Problem description: Nothing outside the range below should be printed. Output exactly the lines from the line with "(524, 266) = (818, 279): purple" to the line with "(652, 585) = (739, 551): yellow", both included.

Material for this exercise:
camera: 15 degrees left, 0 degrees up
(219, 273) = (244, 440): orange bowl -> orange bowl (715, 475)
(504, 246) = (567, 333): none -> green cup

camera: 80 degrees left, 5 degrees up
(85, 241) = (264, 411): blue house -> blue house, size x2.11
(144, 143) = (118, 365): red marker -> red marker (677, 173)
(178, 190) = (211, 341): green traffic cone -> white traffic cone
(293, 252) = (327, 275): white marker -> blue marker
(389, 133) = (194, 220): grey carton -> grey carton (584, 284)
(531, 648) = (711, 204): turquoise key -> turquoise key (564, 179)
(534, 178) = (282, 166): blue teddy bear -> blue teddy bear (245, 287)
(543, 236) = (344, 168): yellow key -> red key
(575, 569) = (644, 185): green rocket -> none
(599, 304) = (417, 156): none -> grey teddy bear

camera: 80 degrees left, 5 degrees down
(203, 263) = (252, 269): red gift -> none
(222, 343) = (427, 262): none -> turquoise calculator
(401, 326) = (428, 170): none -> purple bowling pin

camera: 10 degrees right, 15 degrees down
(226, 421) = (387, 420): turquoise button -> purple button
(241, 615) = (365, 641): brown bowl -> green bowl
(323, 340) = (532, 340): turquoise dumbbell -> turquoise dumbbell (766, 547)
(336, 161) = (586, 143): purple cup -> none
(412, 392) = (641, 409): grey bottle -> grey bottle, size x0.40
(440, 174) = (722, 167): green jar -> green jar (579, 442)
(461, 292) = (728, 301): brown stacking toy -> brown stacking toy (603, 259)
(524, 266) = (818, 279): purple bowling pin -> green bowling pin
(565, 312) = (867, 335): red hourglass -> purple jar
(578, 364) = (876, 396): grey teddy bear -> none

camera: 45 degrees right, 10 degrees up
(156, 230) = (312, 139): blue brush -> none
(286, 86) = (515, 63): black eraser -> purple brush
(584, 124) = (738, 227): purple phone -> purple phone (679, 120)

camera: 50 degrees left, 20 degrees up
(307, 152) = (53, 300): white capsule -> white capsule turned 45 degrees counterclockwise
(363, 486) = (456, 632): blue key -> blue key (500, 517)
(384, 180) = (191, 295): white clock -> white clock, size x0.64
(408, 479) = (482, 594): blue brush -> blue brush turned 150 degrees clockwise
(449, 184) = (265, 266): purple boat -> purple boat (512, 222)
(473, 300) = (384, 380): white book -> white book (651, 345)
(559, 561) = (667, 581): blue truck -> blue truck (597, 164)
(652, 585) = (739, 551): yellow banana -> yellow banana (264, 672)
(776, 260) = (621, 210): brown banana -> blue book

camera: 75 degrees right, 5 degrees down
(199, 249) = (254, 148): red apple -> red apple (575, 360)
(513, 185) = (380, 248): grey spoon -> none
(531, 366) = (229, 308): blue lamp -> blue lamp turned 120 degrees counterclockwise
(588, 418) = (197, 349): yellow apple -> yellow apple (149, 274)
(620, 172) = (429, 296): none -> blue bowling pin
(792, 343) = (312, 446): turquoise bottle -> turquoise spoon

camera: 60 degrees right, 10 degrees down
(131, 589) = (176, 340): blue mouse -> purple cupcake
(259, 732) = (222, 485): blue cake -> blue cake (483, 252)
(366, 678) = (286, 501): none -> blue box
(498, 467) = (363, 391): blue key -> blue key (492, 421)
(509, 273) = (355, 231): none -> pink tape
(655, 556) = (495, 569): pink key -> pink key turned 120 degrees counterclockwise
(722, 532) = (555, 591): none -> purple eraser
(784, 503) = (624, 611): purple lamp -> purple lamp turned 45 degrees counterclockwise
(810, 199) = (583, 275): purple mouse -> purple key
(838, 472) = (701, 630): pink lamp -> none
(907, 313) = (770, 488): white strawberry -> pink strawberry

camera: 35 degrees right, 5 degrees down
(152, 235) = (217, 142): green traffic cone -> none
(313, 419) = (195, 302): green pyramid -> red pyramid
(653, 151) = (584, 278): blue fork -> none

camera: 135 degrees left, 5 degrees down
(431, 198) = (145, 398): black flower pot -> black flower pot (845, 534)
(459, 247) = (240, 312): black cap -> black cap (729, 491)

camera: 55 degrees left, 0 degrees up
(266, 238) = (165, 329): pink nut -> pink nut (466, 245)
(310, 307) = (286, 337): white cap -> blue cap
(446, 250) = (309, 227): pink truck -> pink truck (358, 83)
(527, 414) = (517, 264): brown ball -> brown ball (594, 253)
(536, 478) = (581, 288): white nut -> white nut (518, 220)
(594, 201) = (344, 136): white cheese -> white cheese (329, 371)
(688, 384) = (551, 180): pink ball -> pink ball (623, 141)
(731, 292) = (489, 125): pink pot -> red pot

Exercise result:
(524, 266) = (818, 279): purple bowling pin -> green bowling pin
(565, 312) = (867, 335): red hourglass -> purple jar
(578, 364) = (876, 396): grey teddy bear -> none

camera: 45 degrees right, 10 degrees up
(156, 230) = (312, 139): blue brush -> none
(286, 86) = (515, 63): black eraser -> purple brush
(584, 124) = (738, 227): purple phone -> purple phone (679, 120)

camera: 50 degrees left, 20 degrees up
(307, 152) = (53, 300): white capsule -> white capsule turned 45 degrees counterclockwise
(363, 486) = (456, 632): blue key -> blue key (500, 517)
(384, 180) = (191, 295): white clock -> white clock, size x0.64
(408, 479) = (482, 594): blue brush -> blue brush turned 150 degrees clockwise
(449, 184) = (265, 266): purple boat -> purple boat (512, 222)
(473, 300) = (384, 380): white book -> white book (651, 345)
(559, 561) = (667, 581): blue truck -> blue truck (597, 164)
(652, 585) = (739, 551): yellow banana -> yellow banana (264, 672)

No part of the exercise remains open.